START Record set
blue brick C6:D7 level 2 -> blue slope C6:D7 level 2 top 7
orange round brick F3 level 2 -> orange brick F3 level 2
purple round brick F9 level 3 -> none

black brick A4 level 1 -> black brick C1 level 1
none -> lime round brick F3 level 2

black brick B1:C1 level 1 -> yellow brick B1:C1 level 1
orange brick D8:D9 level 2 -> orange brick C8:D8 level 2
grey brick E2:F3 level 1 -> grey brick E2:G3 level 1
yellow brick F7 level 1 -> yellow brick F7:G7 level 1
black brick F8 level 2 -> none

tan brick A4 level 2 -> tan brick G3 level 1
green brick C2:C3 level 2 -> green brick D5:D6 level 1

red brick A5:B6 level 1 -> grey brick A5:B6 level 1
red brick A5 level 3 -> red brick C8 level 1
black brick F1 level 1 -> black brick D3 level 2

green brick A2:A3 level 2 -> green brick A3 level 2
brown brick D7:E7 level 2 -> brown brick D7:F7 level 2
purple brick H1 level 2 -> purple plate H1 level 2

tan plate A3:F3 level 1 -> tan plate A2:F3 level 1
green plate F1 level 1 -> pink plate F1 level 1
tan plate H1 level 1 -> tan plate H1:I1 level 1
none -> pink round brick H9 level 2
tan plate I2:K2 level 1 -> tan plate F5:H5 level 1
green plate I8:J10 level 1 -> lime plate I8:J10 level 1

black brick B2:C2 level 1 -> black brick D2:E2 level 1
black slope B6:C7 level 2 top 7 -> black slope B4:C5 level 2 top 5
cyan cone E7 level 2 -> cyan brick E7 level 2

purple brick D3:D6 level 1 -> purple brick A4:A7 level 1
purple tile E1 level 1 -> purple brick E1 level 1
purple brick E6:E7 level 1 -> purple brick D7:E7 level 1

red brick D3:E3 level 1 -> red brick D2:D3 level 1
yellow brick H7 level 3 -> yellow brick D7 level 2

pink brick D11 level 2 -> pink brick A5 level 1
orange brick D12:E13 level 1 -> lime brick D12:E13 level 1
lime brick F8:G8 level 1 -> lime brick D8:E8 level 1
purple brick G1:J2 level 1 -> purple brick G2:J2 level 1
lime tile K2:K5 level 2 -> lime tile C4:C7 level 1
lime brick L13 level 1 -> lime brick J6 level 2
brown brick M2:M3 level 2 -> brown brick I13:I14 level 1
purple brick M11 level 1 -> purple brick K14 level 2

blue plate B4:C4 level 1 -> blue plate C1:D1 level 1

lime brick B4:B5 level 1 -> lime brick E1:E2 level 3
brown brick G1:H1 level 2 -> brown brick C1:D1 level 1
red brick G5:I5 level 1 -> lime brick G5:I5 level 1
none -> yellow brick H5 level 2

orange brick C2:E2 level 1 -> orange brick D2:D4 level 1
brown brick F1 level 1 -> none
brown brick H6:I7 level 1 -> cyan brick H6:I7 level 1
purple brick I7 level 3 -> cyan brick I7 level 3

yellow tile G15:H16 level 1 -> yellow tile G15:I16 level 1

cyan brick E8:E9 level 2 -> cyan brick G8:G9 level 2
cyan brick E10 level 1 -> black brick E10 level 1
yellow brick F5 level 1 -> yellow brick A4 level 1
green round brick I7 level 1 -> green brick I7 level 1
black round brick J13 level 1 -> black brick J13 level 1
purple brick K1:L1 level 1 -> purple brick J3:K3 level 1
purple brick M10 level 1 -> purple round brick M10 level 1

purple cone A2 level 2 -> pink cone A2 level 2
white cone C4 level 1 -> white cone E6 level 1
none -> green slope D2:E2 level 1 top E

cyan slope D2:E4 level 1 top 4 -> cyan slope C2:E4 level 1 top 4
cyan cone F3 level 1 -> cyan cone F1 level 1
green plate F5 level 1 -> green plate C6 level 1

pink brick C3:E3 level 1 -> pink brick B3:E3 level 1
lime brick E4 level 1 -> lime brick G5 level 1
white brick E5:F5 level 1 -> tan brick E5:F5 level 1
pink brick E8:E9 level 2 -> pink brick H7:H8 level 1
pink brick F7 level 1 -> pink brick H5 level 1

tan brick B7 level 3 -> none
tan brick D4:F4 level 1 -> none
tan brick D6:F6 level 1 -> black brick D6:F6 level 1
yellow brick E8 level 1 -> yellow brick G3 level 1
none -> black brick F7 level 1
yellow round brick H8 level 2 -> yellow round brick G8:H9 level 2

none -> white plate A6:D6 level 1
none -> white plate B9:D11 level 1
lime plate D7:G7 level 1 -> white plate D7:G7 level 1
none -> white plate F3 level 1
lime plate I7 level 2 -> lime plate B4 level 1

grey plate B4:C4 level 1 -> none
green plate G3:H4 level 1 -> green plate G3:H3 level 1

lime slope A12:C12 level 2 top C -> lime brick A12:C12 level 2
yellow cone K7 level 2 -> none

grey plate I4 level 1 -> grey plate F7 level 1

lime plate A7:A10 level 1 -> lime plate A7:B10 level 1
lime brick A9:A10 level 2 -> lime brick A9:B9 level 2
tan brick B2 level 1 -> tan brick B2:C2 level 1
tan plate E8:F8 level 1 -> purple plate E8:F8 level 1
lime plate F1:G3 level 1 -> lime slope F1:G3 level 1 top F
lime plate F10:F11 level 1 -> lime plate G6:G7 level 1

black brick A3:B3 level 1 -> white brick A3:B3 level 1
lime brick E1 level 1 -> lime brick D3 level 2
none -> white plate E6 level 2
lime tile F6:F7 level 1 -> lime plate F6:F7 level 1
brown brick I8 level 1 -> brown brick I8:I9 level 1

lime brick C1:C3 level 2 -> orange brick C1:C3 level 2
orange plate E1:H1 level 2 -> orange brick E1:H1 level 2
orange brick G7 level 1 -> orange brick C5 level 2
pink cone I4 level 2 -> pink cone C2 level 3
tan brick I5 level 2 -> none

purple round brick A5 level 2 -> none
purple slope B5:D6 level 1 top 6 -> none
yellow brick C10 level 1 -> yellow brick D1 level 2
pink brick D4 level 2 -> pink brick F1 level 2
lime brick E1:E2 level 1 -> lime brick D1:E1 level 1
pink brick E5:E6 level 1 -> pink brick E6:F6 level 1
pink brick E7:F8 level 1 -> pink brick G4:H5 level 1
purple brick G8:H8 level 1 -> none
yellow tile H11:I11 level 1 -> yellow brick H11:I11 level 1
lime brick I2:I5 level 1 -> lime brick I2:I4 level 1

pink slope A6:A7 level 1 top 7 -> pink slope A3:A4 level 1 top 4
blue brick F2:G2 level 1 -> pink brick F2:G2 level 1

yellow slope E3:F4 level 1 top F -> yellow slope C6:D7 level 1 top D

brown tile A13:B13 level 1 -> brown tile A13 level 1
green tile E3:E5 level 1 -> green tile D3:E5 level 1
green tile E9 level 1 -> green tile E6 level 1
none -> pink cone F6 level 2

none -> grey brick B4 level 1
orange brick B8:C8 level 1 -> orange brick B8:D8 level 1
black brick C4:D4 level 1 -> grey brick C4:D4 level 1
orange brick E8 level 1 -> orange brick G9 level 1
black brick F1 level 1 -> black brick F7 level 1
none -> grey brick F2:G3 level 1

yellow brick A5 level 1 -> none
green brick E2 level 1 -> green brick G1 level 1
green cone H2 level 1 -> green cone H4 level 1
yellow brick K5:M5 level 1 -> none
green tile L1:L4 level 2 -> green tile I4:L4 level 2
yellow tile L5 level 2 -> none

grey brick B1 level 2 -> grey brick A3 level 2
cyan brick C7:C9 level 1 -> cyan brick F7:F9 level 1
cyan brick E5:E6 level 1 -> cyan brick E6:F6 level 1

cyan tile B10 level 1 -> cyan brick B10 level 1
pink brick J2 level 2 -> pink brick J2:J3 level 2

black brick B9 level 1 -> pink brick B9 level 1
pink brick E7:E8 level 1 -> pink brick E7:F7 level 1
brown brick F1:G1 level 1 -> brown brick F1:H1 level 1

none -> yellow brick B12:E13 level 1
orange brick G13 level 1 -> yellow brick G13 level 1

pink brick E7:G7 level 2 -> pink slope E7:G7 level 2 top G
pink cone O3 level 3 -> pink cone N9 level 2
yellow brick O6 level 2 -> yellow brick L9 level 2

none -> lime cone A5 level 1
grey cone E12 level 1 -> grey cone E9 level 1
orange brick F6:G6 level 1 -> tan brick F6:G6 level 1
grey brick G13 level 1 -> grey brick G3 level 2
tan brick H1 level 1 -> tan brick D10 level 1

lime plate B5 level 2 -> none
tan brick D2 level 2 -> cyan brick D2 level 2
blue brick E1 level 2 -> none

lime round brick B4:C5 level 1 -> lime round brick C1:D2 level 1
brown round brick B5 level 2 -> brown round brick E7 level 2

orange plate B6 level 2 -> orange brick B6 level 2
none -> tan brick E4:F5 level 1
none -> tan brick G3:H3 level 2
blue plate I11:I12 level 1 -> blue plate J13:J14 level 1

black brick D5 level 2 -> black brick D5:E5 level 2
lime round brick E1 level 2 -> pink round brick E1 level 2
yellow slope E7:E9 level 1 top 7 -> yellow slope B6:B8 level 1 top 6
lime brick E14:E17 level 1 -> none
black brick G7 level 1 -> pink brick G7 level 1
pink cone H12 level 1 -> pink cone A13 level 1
END Record set
→ What this task involves
Output should match, line for line, the stretch of the material above from the line holding "lime plate F1:G3" through the line holding "orange brick E8".

→ Solution
lime plate F1:G3 level 1 -> lime slope F1:G3 level 1 top F
lime plate F10:F11 level 1 -> lime plate G6:G7 level 1

black brick A3:B3 level 1 -> white brick A3:B3 level 1
lime brick E1 level 1 -> lime brick D3 level 2
none -> white plate E6 level 2
lime tile F6:F7 level 1 -> lime plate F6:F7 level 1
brown brick I8 level 1 -> brown brick I8:I9 level 1

lime brick C1:C3 level 2 -> orange brick C1:C3 level 2
orange plate E1:H1 level 2 -> orange brick E1:H1 level 2
orange brick G7 level 1 -> orange brick C5 level 2
pink cone I4 level 2 -> pink cone C2 level 3
tan brick I5 level 2 -> none

purple round brick A5 level 2 -> none
purple slope B5:D6 level 1 top 6 -> none
yellow brick C10 level 1 -> yellow brick D1 level 2
pink brick D4 level 2 -> pink brick F1 level 2
lime brick E1:E2 level 1 -> lime brick D1:E1 level 1
pink brick E5:E6 level 1 -> pink brick E6:F6 level 1
pink brick E7:F8 level 1 -> pink brick G4:H5 level 1
purple brick G8:H8 level 1 -> none
yellow tile H11:I11 level 1 -> yellow brick H11:I11 level 1
lime brick I2:I5 level 1 -> lime brick I2:I4 level 1

pink slope A6:A7 level 1 top 7 -> pink slope A3:A4 level 1 top 4
blue brick F2:G2 level 1 -> pink brick F2:G2 level 1

yellow slope E3:F4 level 1 top F -> yellow slope C6:D7 level 1 top D

brown tile A13:B13 level 1 -> brown tile A13 level 1
green tile E3:E5 level 1 -> green tile D3:E5 level 1
green tile E9 level 1 -> green tile E6 level 1
none -> pink cone F6 level 2

none -> grey brick B4 level 1
orange brick B8:C8 level 1 -> orange brick B8:D8 level 1
black brick C4:D4 level 1 -> grey brick C4:D4 level 1
orange brick E8 level 1 -> orange brick G9 level 1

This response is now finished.